--- Problem to solve ---
Transcribe each of the following rows word for word, keeping their original order.

Excerpts of spatial question data
········
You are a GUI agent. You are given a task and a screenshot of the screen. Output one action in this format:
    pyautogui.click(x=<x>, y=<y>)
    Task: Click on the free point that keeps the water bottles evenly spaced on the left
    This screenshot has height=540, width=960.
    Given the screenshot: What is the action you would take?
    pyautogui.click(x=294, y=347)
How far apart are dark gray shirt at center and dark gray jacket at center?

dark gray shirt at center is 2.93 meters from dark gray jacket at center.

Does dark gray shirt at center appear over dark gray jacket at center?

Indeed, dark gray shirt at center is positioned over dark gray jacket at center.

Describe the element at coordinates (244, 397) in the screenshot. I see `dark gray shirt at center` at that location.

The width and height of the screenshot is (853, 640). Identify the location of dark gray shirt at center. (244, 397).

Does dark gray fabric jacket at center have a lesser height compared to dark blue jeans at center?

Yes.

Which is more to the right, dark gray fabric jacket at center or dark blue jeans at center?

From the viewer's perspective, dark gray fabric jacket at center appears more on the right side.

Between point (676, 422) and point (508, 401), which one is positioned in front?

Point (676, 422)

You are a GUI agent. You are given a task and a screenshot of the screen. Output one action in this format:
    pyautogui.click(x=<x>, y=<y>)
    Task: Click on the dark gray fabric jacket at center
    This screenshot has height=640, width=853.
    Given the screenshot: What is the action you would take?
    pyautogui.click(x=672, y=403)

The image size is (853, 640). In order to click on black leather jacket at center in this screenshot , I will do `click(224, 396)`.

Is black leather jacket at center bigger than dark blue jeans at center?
········
--- Solution below ---
You are a GUI agent. You are given a task and a screenshot of the screen. Output one action in this format:
    pyautogui.click(x=<x>, y=<y>)
    Task: Click on the free point that keeps the water bottles evenly spaced on the left
    This screenshot has height=540, width=960.
    Given the screenshot: What is the action you would take?
    pyautogui.click(x=294, y=347)
How far apart are dark gray shirt at center and dark gray jacket at center?

dark gray shirt at center is 2.93 meters from dark gray jacket at center.

Does dark gray shirt at center appear over dark gray jacket at center?

Indeed, dark gray shirt at center is positioned over dark gray jacket at center.

Describe the element at coordinates (244, 397) in the screenshot. I see `dark gray shirt at center` at that location.

The width and height of the screenshot is (853, 640). Identify the location of dark gray shirt at center. (244, 397).

Does dark gray fabric jacket at center have a lesser height compared to dark blue jeans at center?

Yes.

Which is more to the right, dark gray fabric jacket at center or dark blue jeans at center?

From the viewer's perspective, dark gray fabric jacket at center appears more on the right side.

Between point (676, 422) and point (508, 401), which one is positioned in front?

Point (676, 422)

You are a GUI agent. You are given a task and a screenshot of the screen. Output one action in this format:
    pyautogui.click(x=<x>, y=<y>)
    Task: Click on the dark gray fabric jacket at center
    This screenshot has height=640, width=853.
    Given the screenshot: What is the action you would take?
    pyautogui.click(x=672, y=403)

The image size is (853, 640). In order to click on black leather jacket at center in this screenshot , I will do `click(224, 396)`.

Is black leather jacket at center bigger than dark blue jeans at center?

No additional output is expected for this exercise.